[Dataset excerpts]
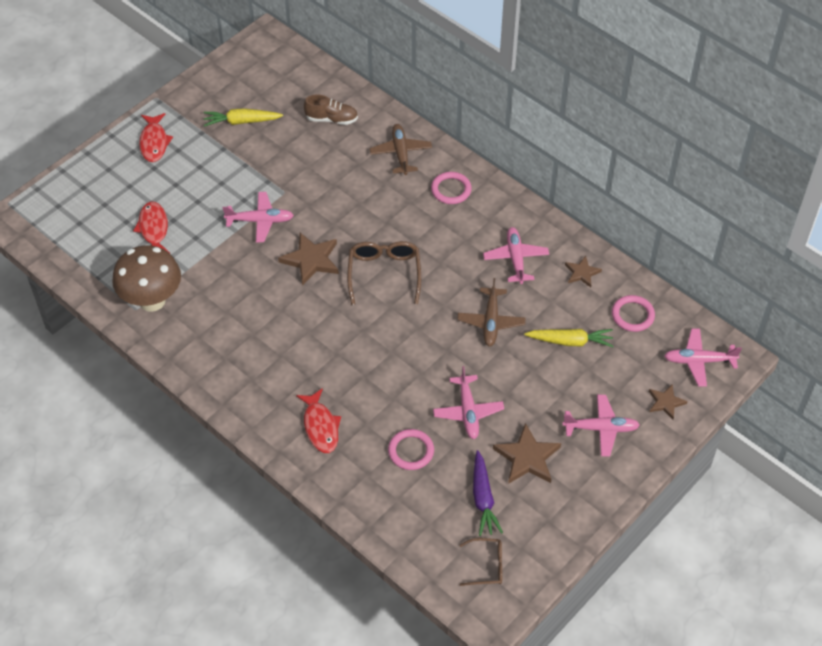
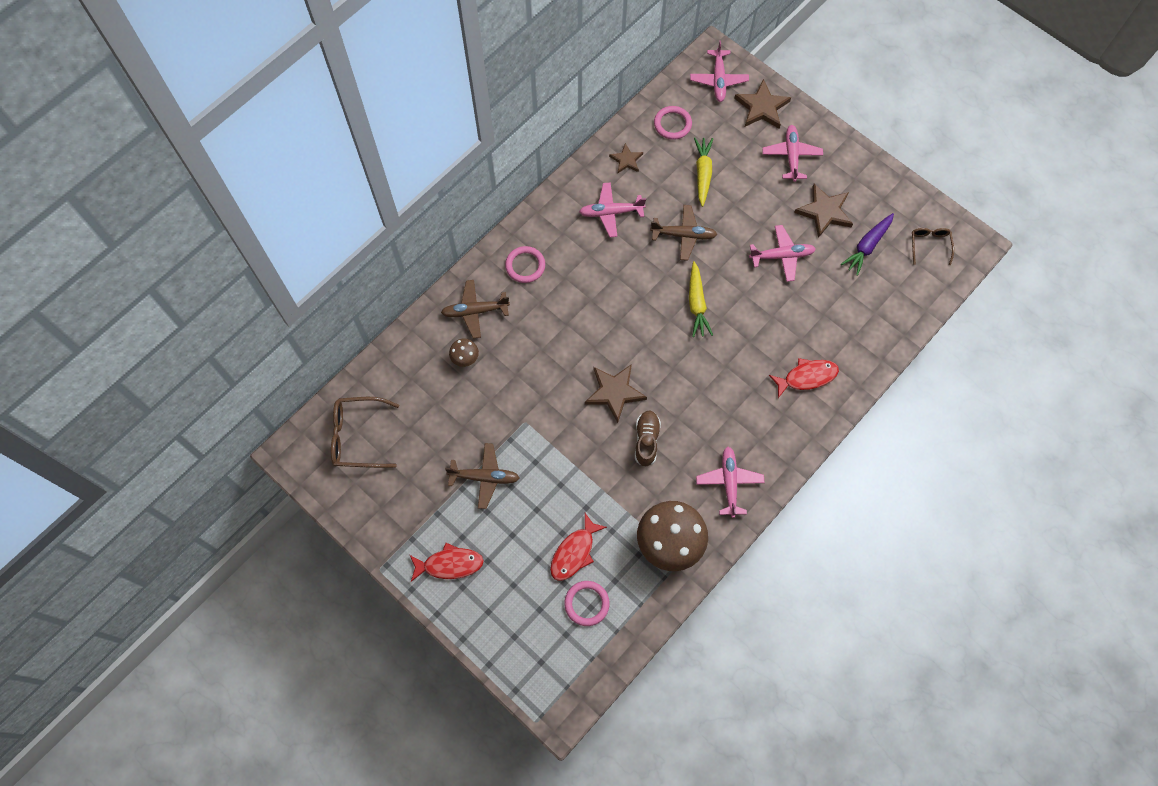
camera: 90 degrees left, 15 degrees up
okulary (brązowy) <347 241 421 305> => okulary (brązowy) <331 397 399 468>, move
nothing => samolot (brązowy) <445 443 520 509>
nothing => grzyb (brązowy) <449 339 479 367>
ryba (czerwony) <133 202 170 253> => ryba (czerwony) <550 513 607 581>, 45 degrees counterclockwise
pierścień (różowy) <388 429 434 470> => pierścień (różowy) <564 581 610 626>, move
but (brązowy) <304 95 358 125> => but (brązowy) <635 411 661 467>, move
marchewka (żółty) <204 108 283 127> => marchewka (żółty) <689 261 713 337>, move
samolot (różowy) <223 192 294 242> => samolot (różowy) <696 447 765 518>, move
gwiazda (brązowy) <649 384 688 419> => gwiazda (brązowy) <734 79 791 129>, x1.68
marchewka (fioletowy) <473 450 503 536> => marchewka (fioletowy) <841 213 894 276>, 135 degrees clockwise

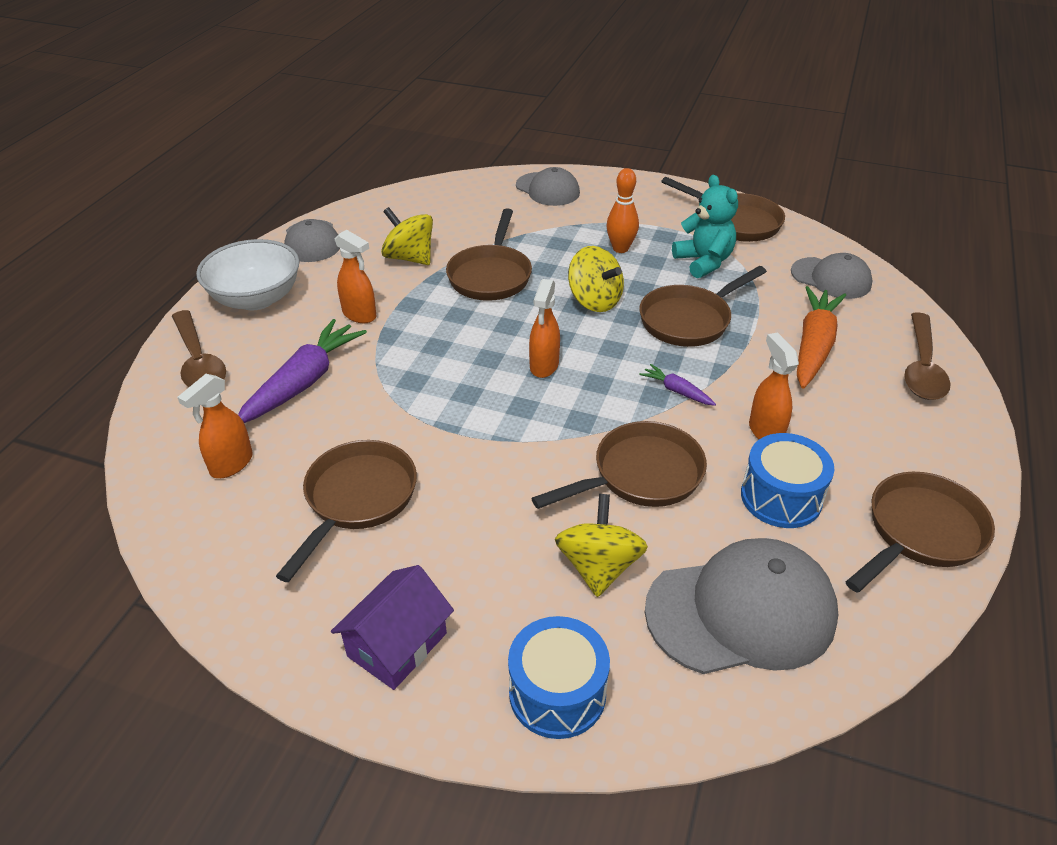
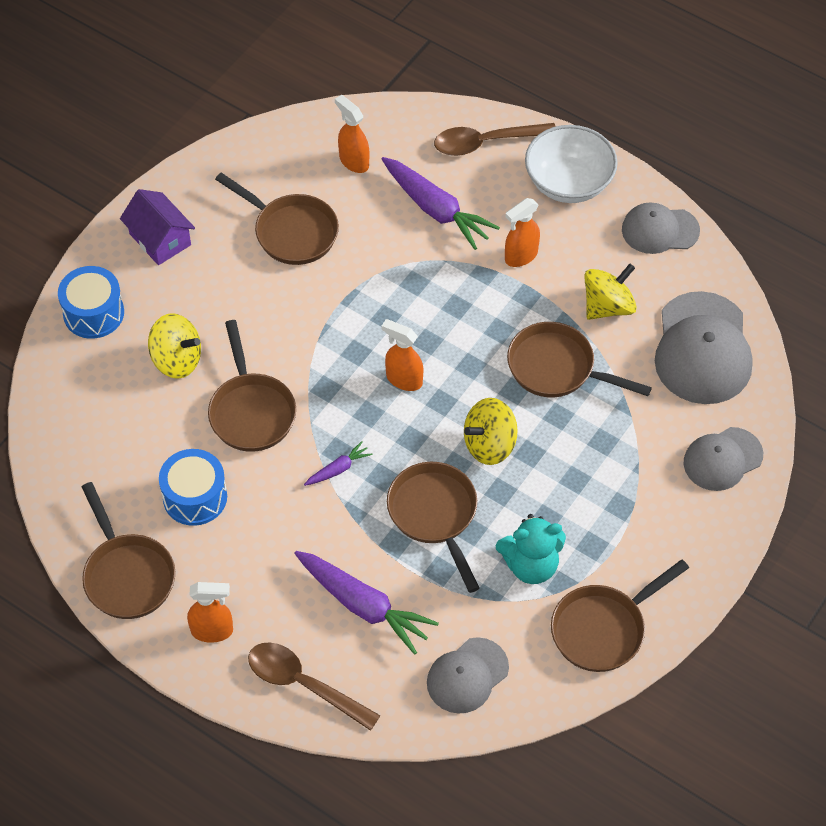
camera: 105 degrees right, 15 degrees up
spryskiwacz (pomarańczowy) <749 333 799 439> => spryskiwacz (pomarańczowy) <187 582 233 643>, move
marchewka (pomarańczowy) <797 286 846 389> => marchewka (fioletowy) <294 551 439 655>
czapka (szary) <645 538 838 674> => czapka (szary) <655 291 752 404>, move
kręgiel (pomarańczowy) <607 168 639 253> => nothing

* **YOUR TASK**:
Write down only how many lines of the entries above include the word "samolot".

* **ANSWER BELOW**:
2